SUPPLIED INFORMATION:
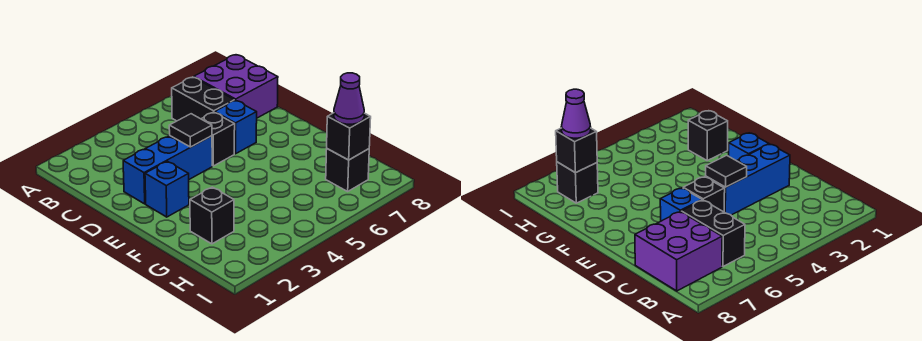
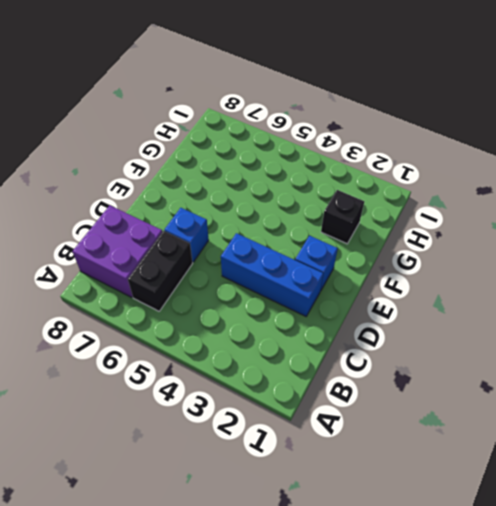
none -> black 1x1 brick [202,112,235,166]
none -> black 1x1 brick [326,149,369,191]

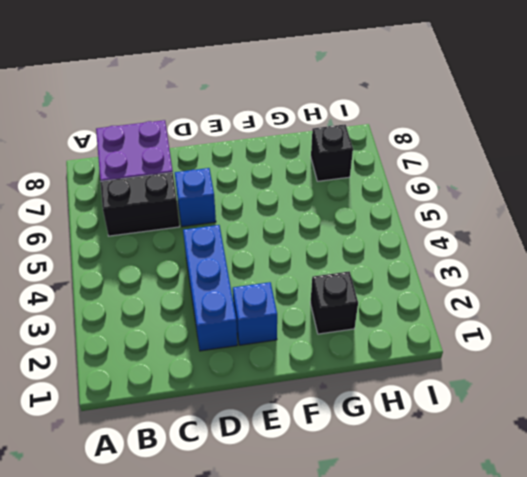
none -> black 1x1 brick [202,112,235,166]
none -> black 1x1 tile [169,114,212,147]

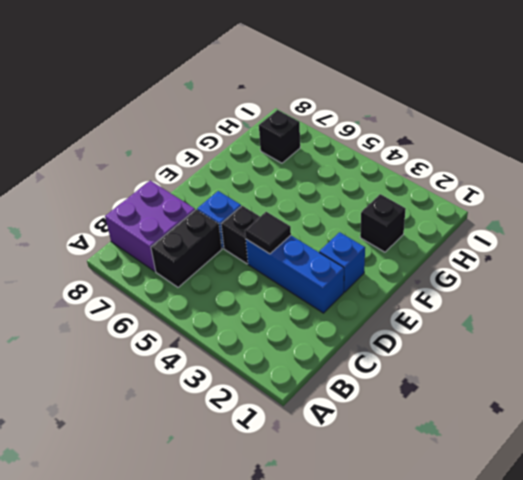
none -> black 1x1 brick [327,113,371,160]
none -> purple 1x1 cone [334,73,364,124]

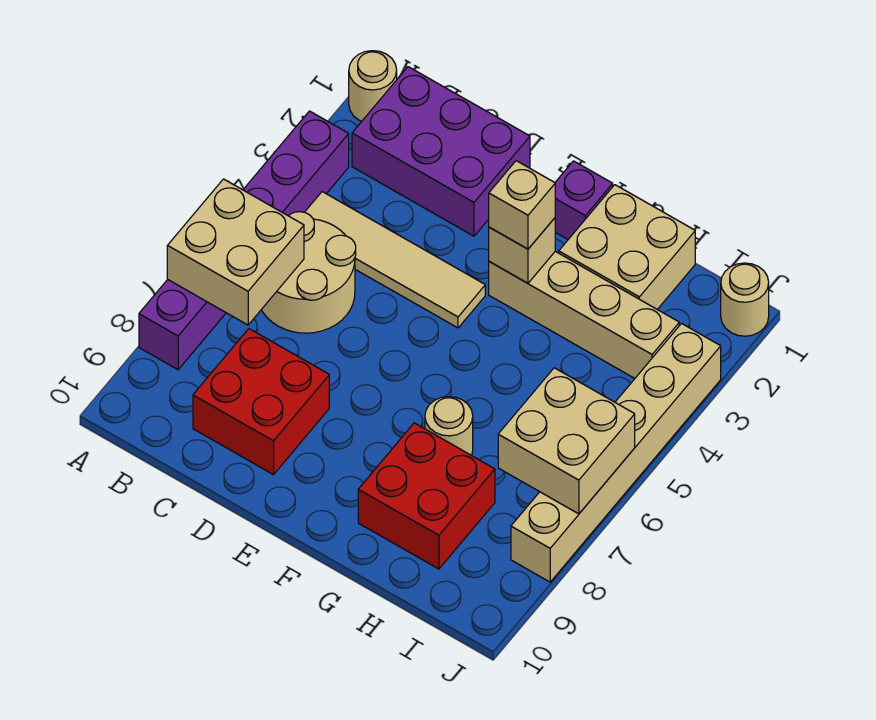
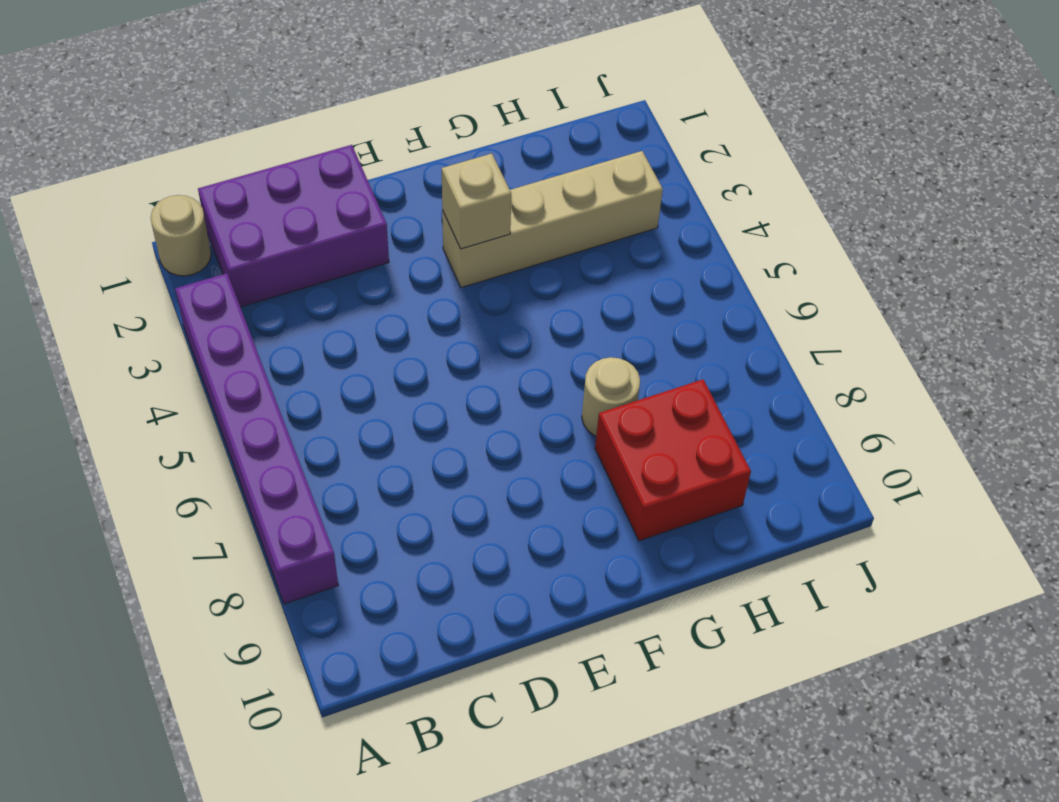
none -> tan 1x4 tile [305,192,485,328]
none -> tan 2x2 round brick [261,212,356,333]
none -> red 2x2 brick [193,329,329,475]

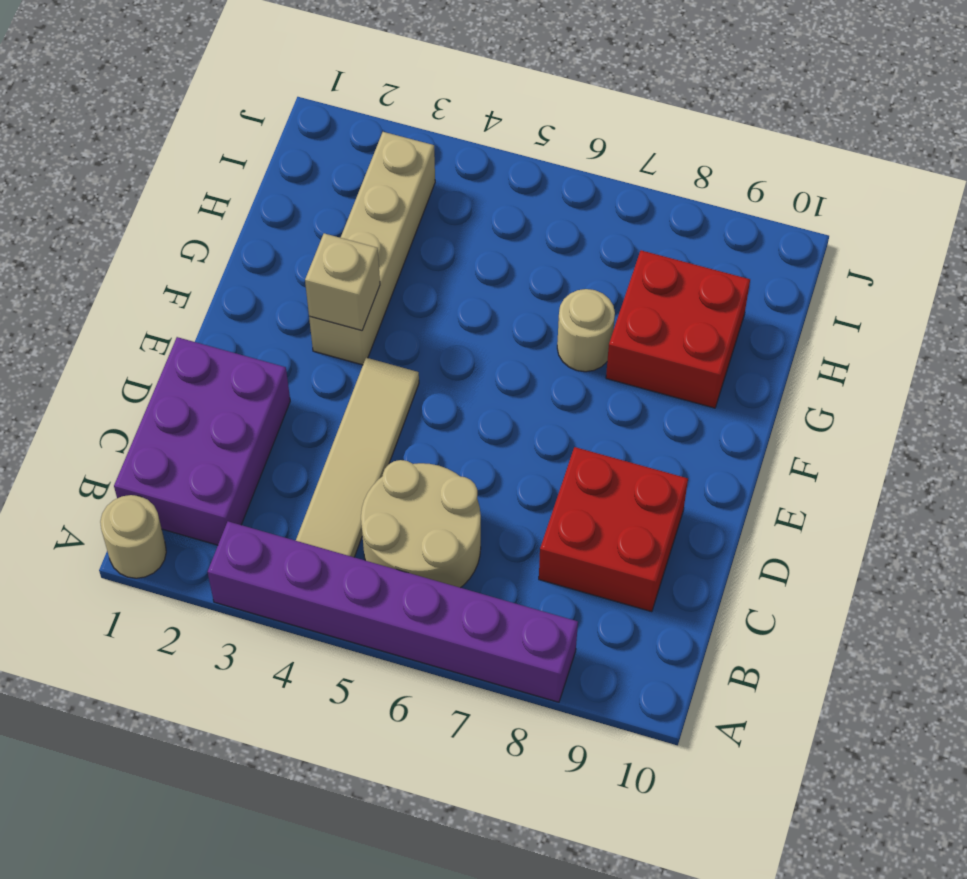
none -> purple 1x1 brick [555,161,613,239]
none -> tan 2x2 brick [559,185,695,309]
none -> tan 1x1 round brick [721,263,769,336]

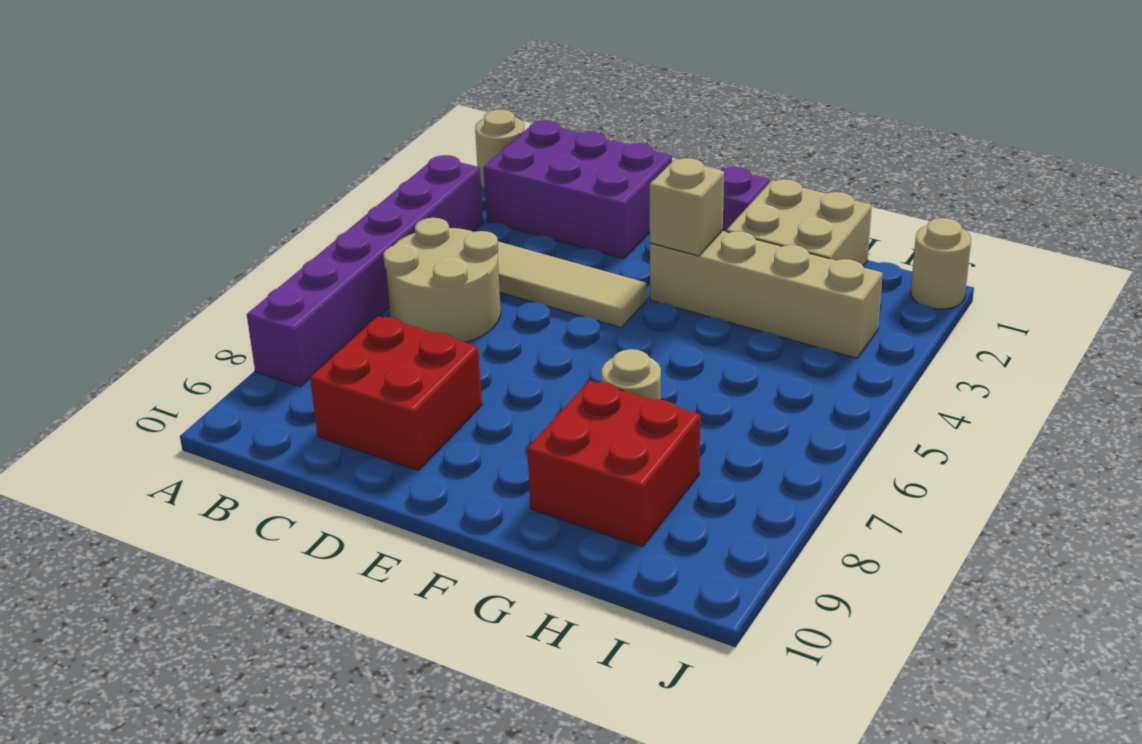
none -> tan 1x6 brick [511,324,721,582]
none -> tan 2x2 brick [167,179,304,325]
none -> tan 2x2 brick [498,368,635,514]

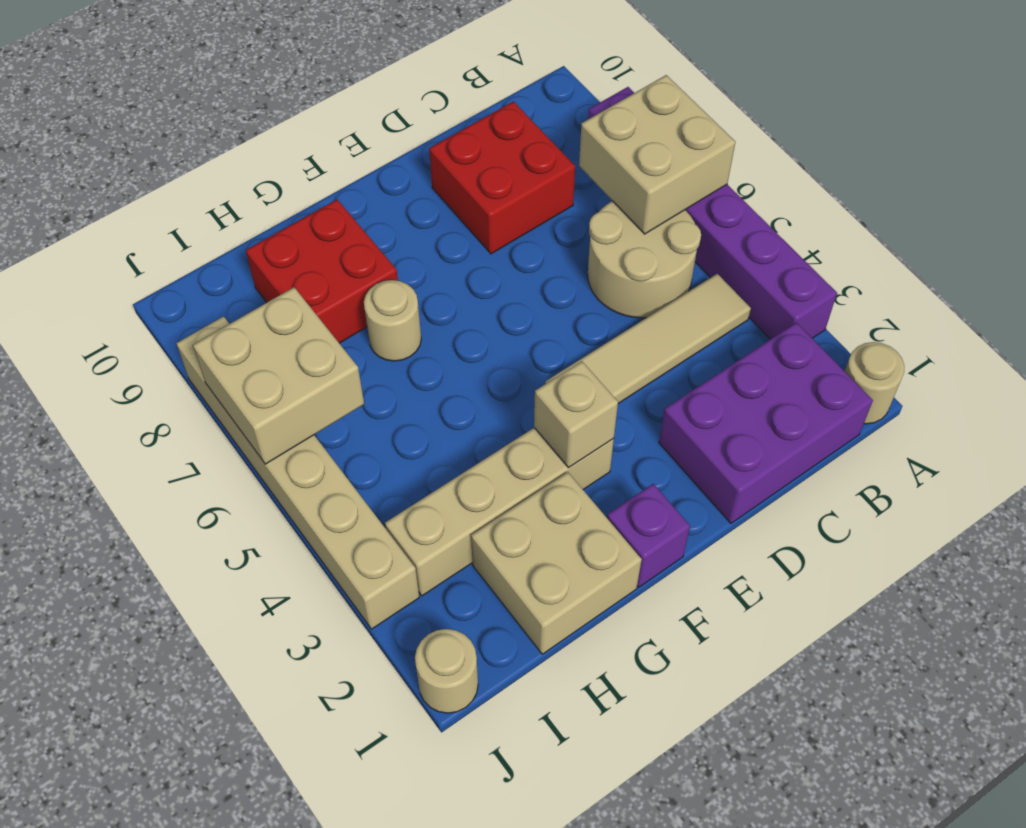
none -> tan 1x1 brick [489,161,555,249]

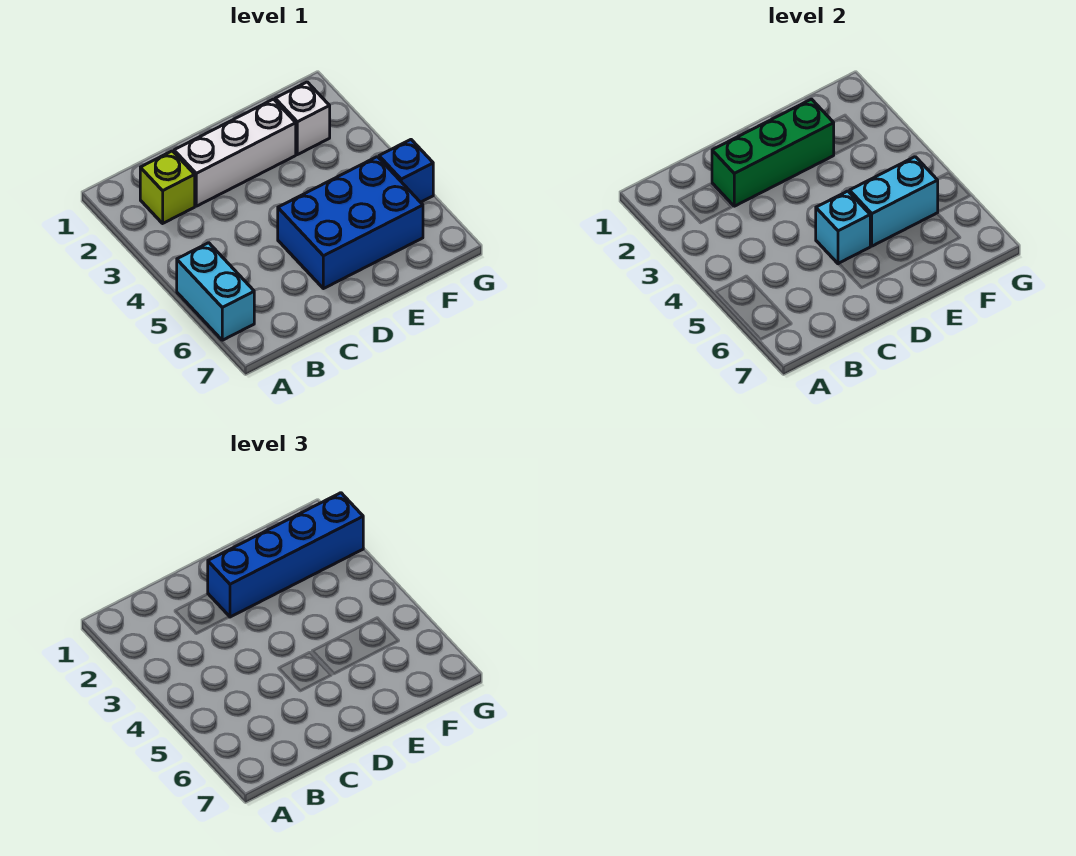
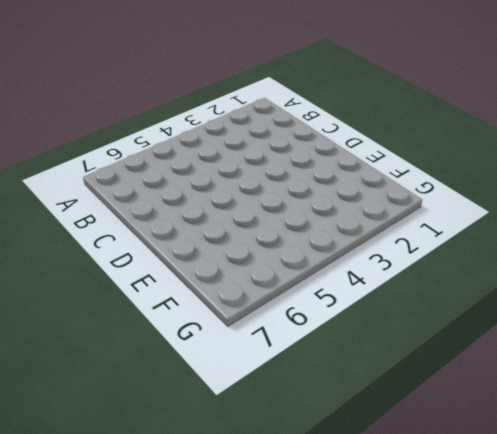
none -> cyan 1x2 brick [177,243,254,340]
none -> lime 1x1 brick [140,151,195,223]

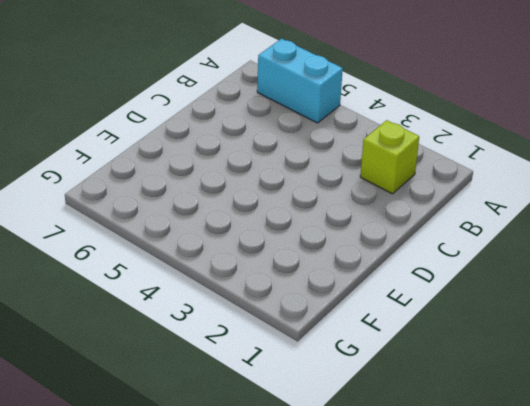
none -> white 1x3 brick [174,99,296,206]
none -> blue 2x3 brick [278,157,423,289]

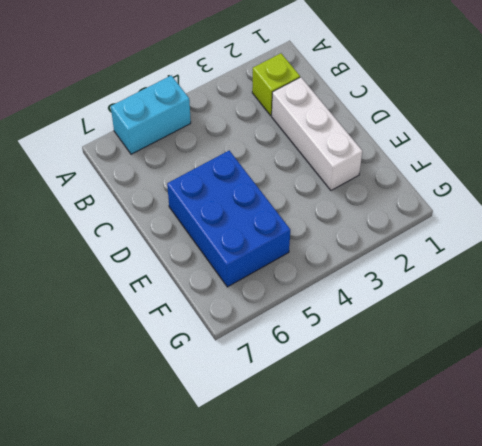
none -> white 1x1 brick [275,82,330,155]
none -> blue 1x1 brick [379,140,433,202]

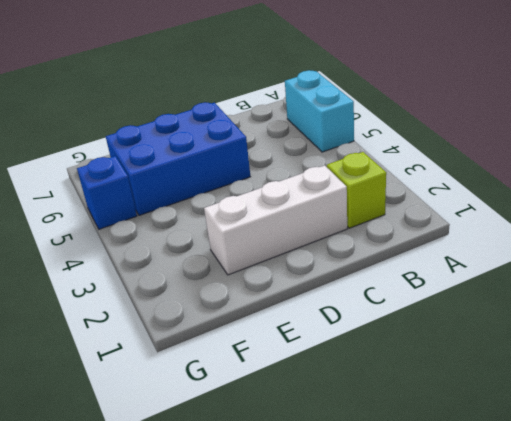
none -> white 1x1 brick [275,82,330,155]
none -> green 1x3 brick [712,99,834,206]

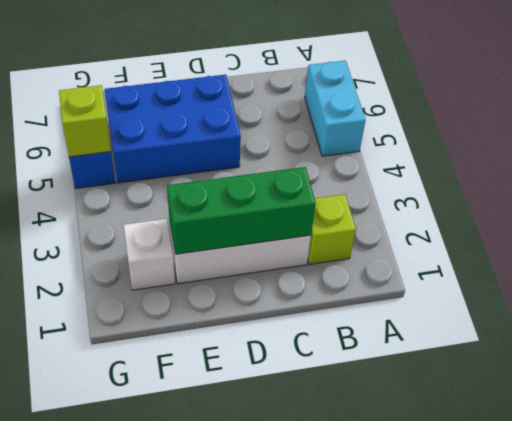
lime 1x1 brick [59,85,111,157] -> none
none -> cyan 1x1 brick [816,191,870,264]
none -> cyan 1x2 brick [850,157,938,246]

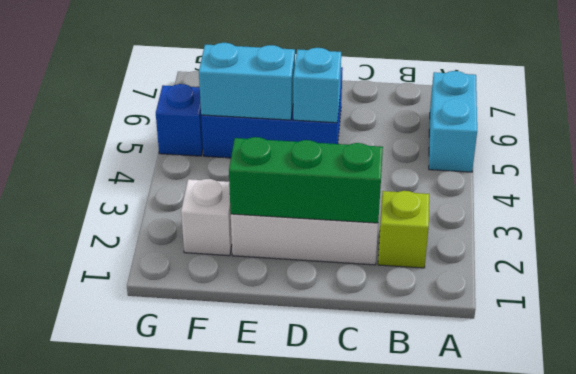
none -> blue 1x4 brick [208,493,363,617]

WORK INSTRUCTIONS: Reproduce all entries without any change, and omit the pictures.

SOLUTION TO THE EXERCISE:
none -> black 1x1 brick [202,112,235,166]
none -> black 1x1 brick [326,149,369,191]

none -> black 1x1 brick [202,112,235,166]
none -> black 1x1 tile [169,114,212,147]

none -> black 1x1 brick [327,113,371,160]
none -> purple 1x1 cone [334,73,364,124]

none -> tan 1x4 tile [305,192,485,328]
none -> tan 2x2 round brick [261,212,356,333]
none -> red 2x2 brick [193,329,329,475]

none -> purple 1x1 brick [555,161,613,239]
none -> tan 2x2 brick [559,185,695,309]
none -> tan 1x1 round brick [721,263,769,336]

none -> tan 1x6 brick [511,324,721,582]
none -> tan 2x2 brick [167,179,304,325]
none -> tan 2x2 brick [498,368,635,514]

none -> tan 1x1 brick [489,161,555,249]

none -> cyan 1x2 brick [177,243,254,340]
none -> lime 1x1 brick [140,151,195,223]

none -> white 1x3 brick [174,99,296,206]
none -> blue 2x3 brick [278,157,423,289]

none -> white 1x1 brick [275,82,330,155]
none -> blue 1x1 brick [379,140,433,202]

none -> white 1x1 brick [275,82,330,155]
none -> green 1x3 brick [712,99,834,206]

lime 1x1 brick [59,85,111,157] -> none
none -> cyan 1x1 brick [816,191,870,264]
none -> cyan 1x2 brick [850,157,938,246]

none -> blue 1x4 brick [208,493,363,617]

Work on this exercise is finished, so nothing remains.